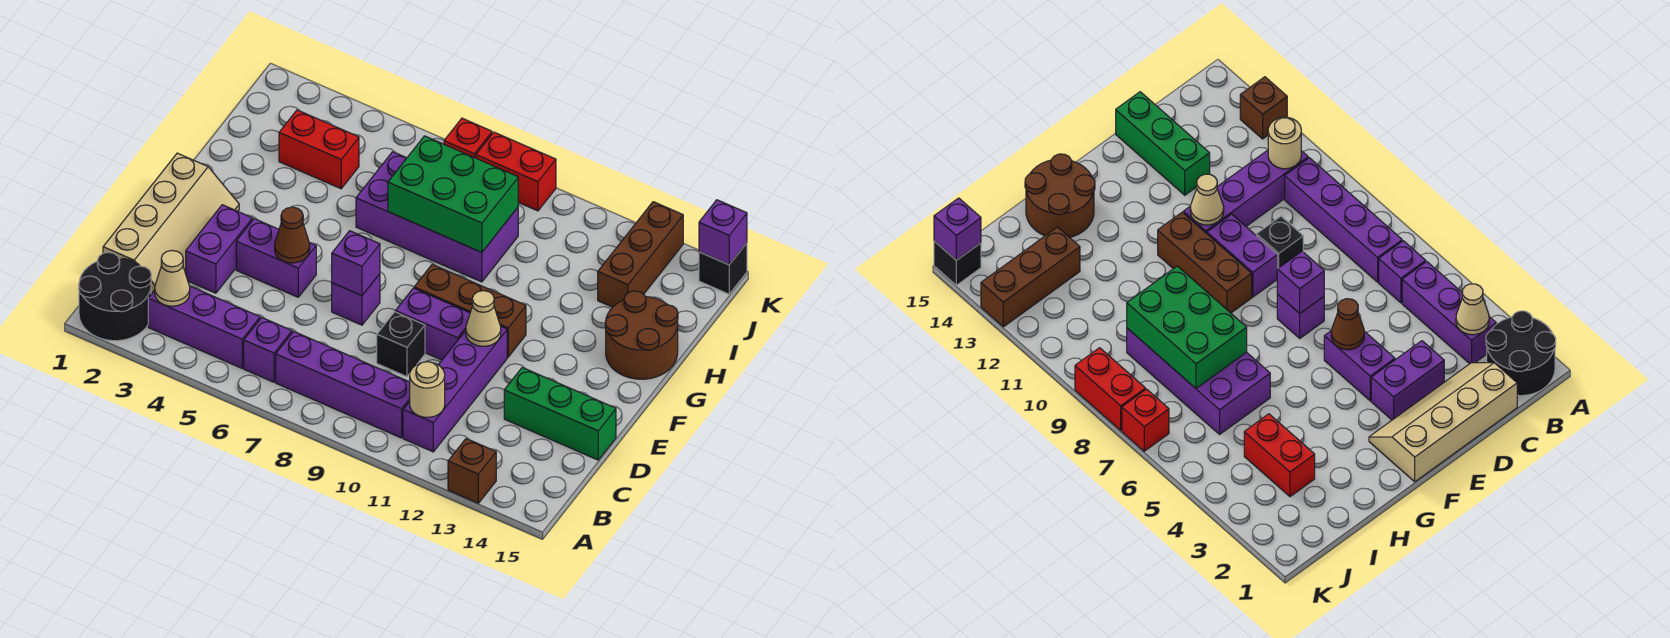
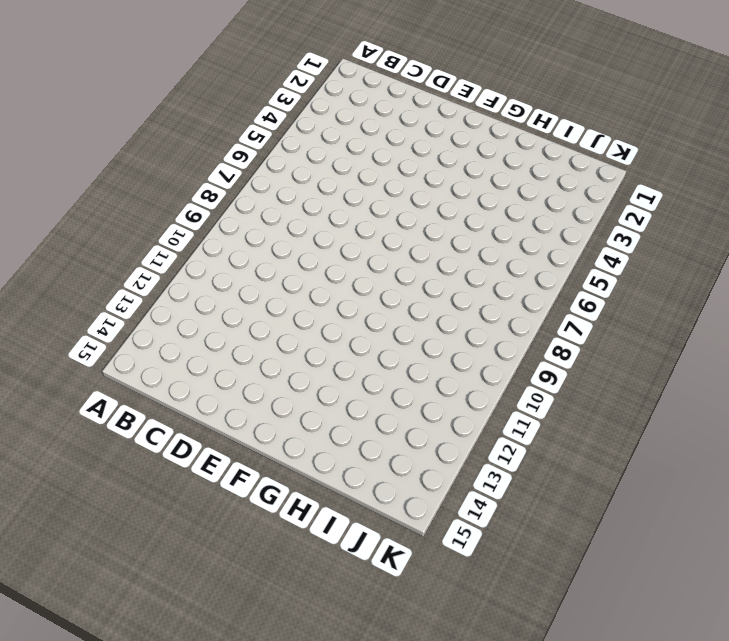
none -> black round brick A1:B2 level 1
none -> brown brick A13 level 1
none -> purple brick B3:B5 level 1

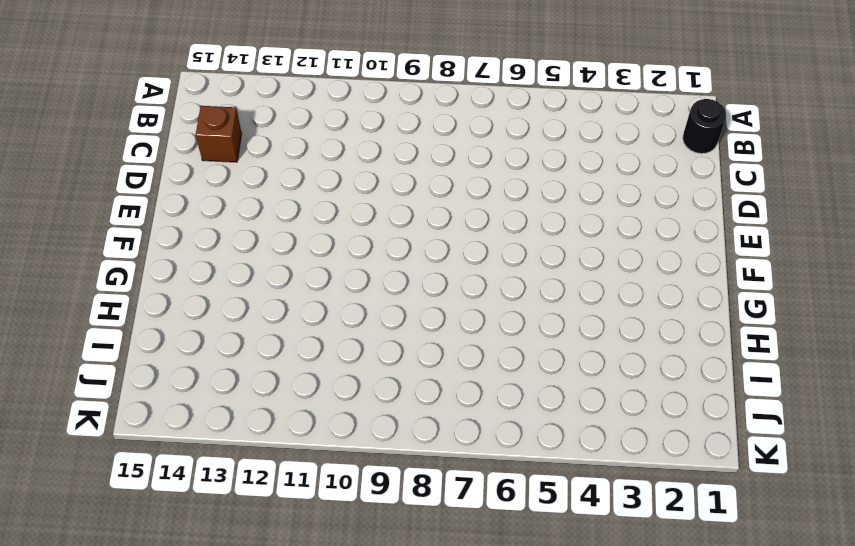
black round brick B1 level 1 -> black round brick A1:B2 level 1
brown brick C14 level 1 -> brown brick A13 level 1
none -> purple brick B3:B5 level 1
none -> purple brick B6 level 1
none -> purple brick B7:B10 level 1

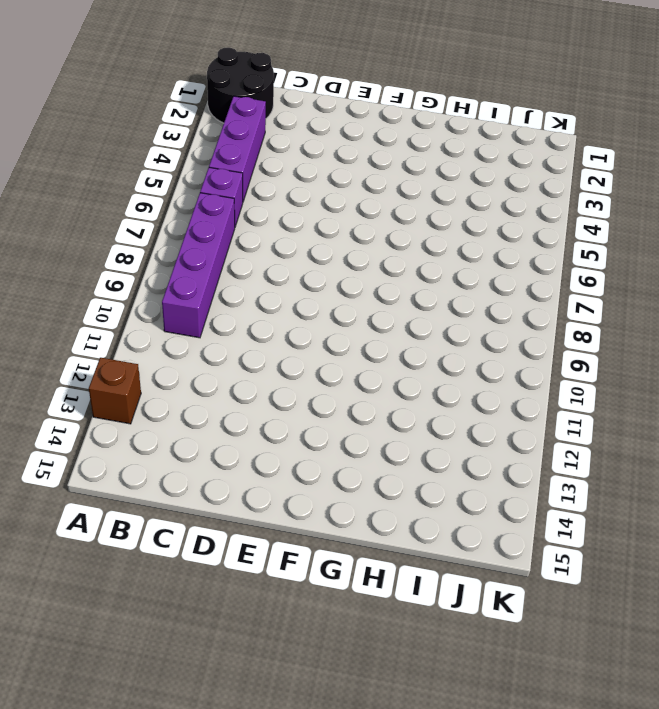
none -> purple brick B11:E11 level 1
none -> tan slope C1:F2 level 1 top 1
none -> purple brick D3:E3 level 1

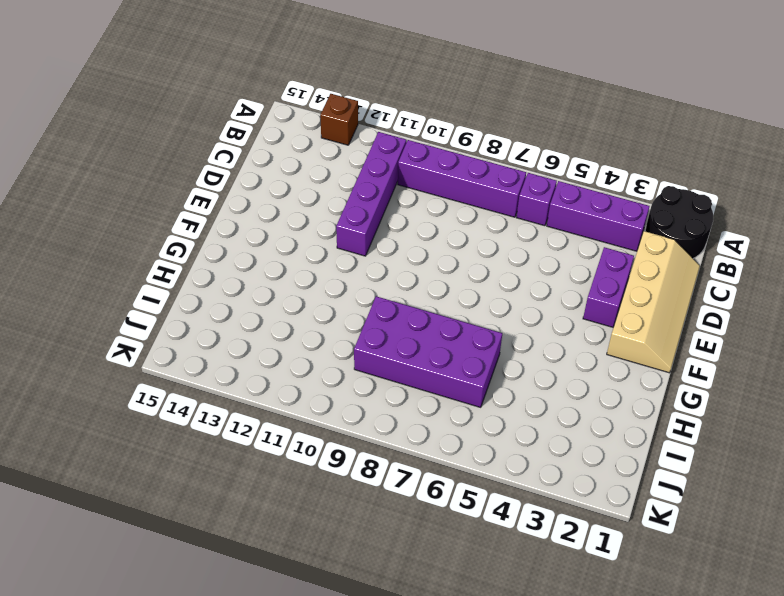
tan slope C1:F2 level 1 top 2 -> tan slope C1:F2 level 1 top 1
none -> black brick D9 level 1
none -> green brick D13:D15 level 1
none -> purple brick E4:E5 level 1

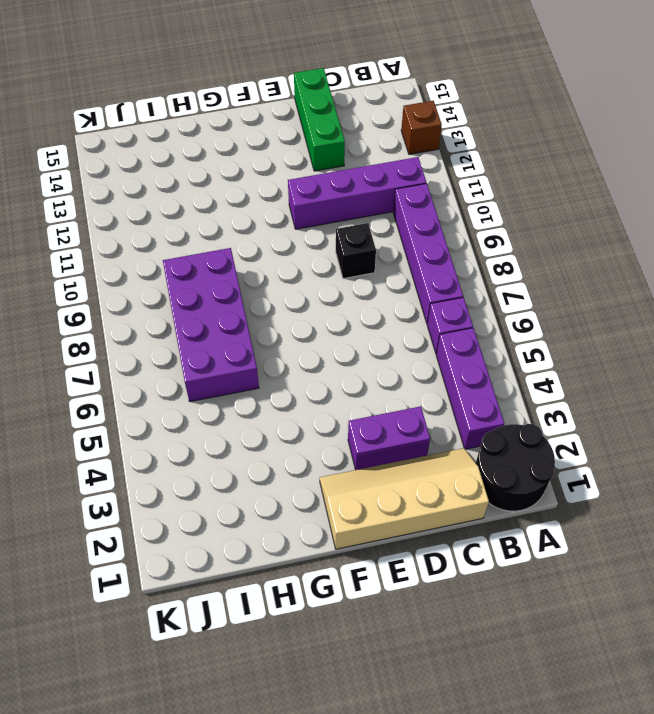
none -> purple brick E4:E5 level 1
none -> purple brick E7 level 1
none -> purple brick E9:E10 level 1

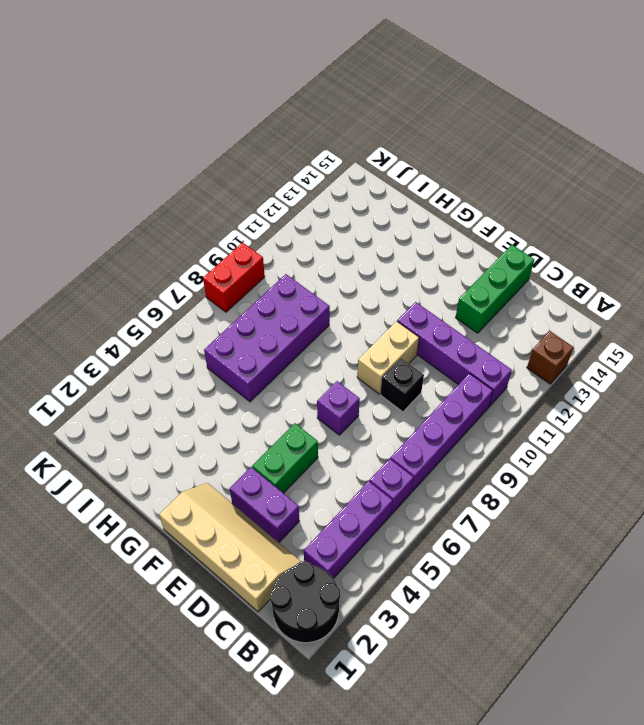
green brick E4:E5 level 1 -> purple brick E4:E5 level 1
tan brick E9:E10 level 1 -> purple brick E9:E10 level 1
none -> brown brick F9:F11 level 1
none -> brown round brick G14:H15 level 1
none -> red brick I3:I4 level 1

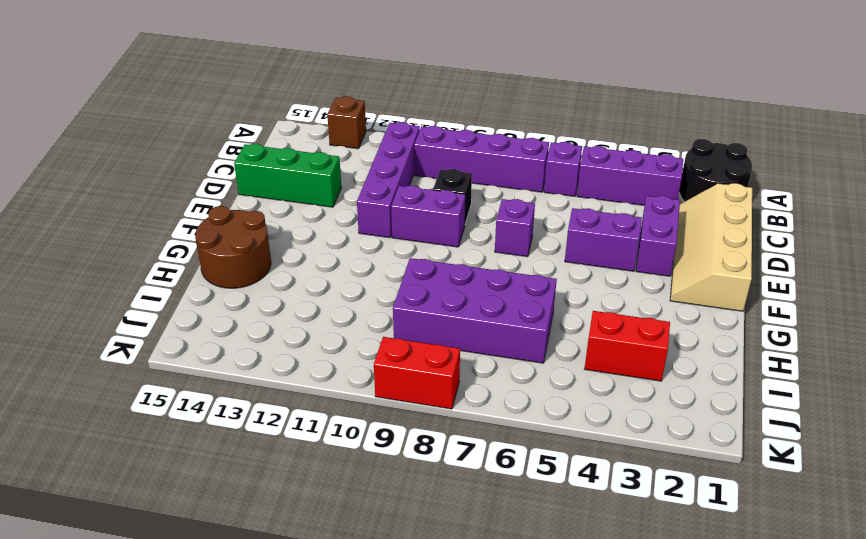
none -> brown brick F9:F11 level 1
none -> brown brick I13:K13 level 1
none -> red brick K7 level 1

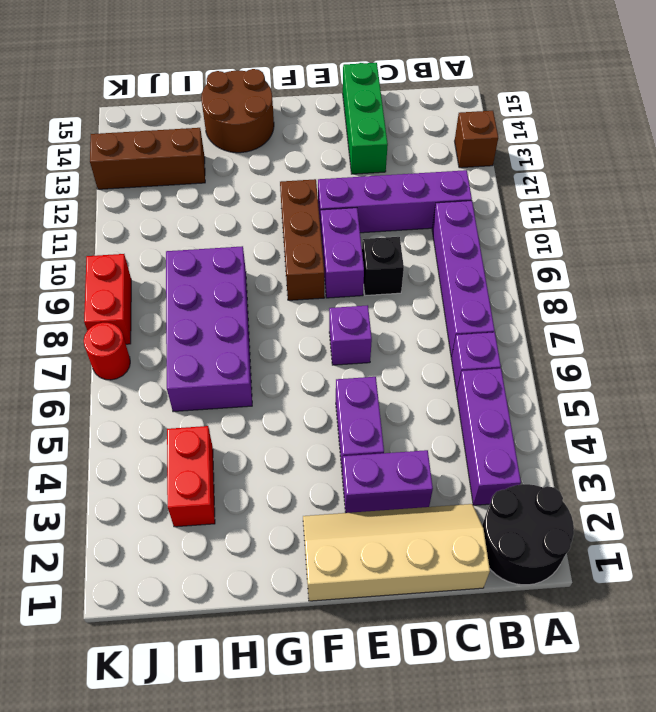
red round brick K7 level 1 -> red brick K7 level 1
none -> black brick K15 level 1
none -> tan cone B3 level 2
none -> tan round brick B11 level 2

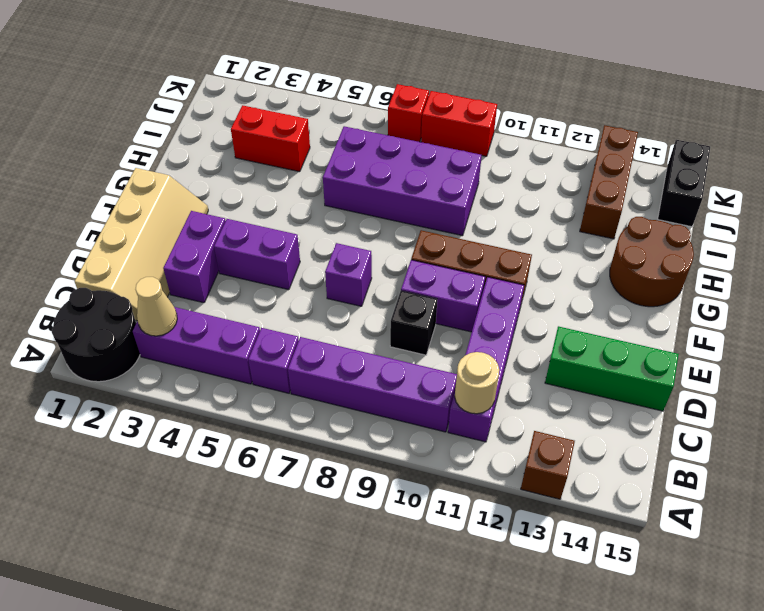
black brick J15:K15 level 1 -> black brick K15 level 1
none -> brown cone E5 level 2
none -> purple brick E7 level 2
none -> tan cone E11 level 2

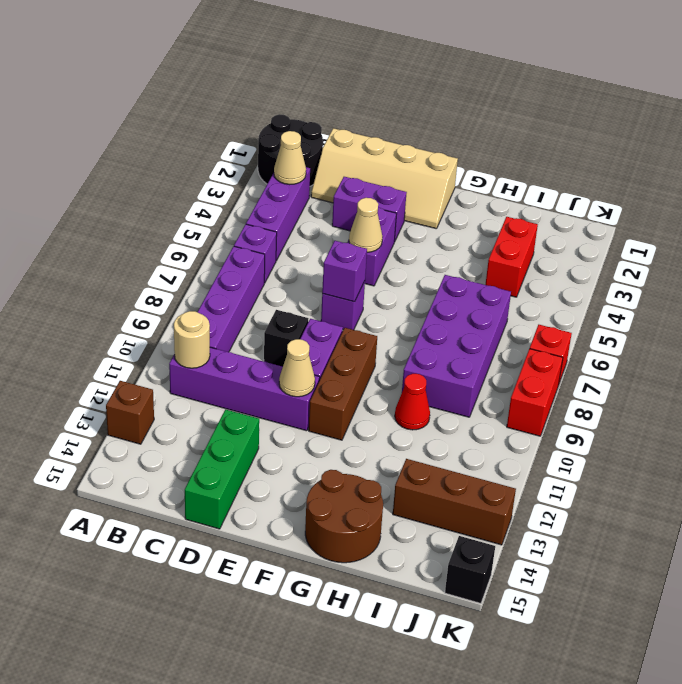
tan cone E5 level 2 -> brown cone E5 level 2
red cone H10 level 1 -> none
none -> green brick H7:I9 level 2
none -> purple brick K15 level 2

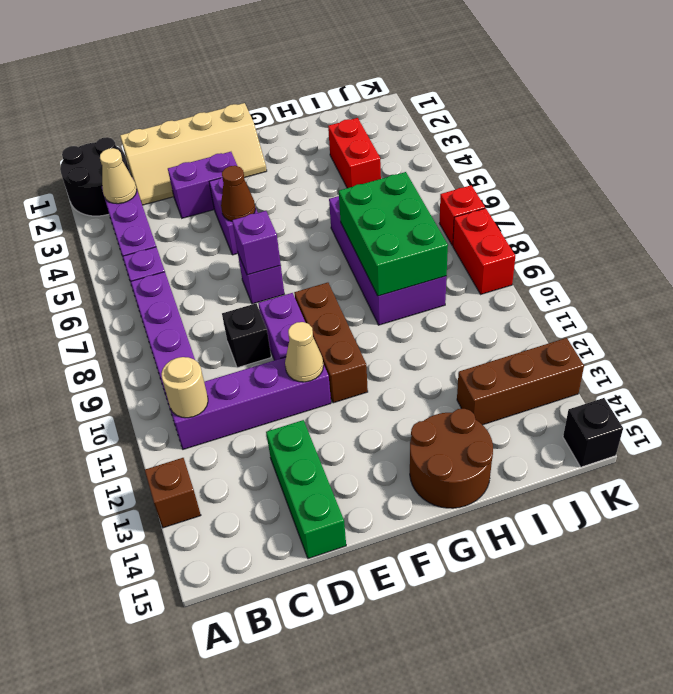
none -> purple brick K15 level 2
──────────────────────────────
* About this exercise
Once the line containing "none -> brown cone E5 level 2" is found, write out exactly that line and each line after it through the end of the entries, omitting pictures.

* Task response
none -> brown cone E5 level 2
none -> purple brick E7 level 2
none -> tan cone E11 level 2

tan cone E5 level 2 -> brown cone E5 level 2
red cone H10 level 1 -> none
none -> green brick H7:I9 level 2
none -> purple brick K15 level 2

none -> purple brick K15 level 2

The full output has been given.